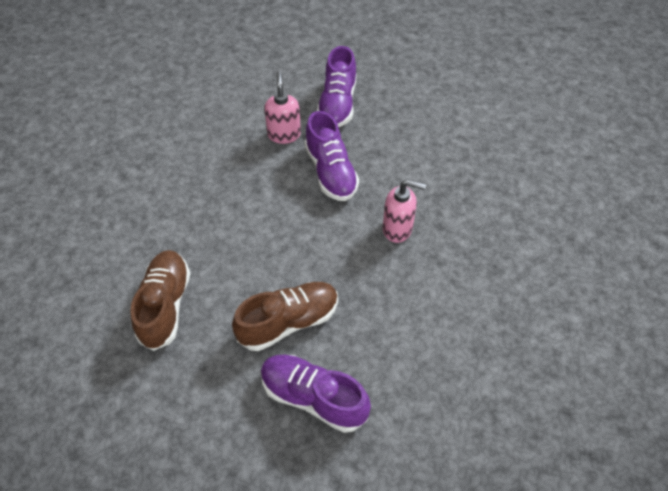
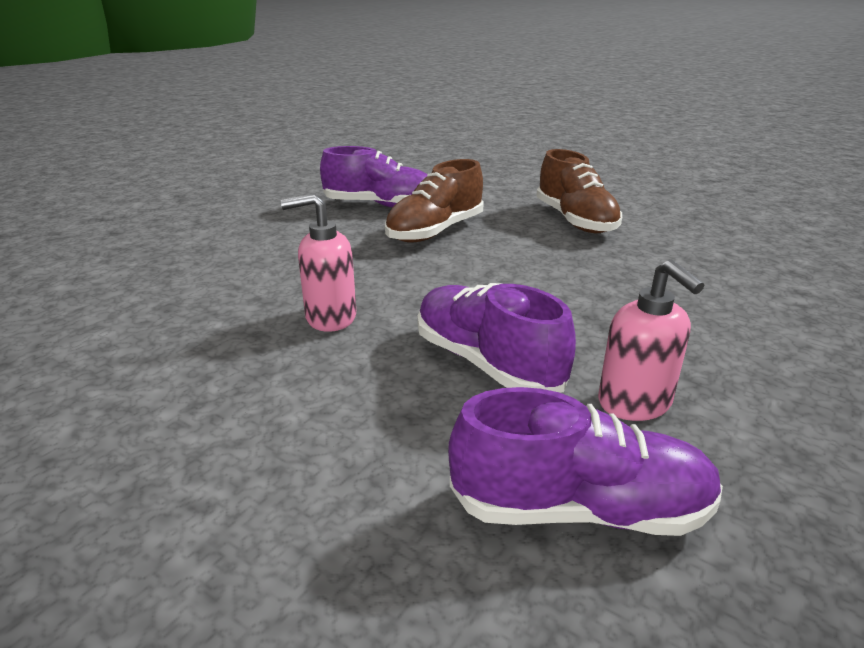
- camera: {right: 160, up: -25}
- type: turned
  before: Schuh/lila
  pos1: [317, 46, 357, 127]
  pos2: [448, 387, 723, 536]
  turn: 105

#### THE PROBLEM
Your response must reproduce the listing above word for word and must contain none of its pictures.

#### EXPECTED ANSWER
- camera: {right: 160, up: -25}
- type: turned
  before: Schuh/lila
  pos1: [317, 46, 357, 127]
  pos2: [448, 387, 723, 536]
  turn: 105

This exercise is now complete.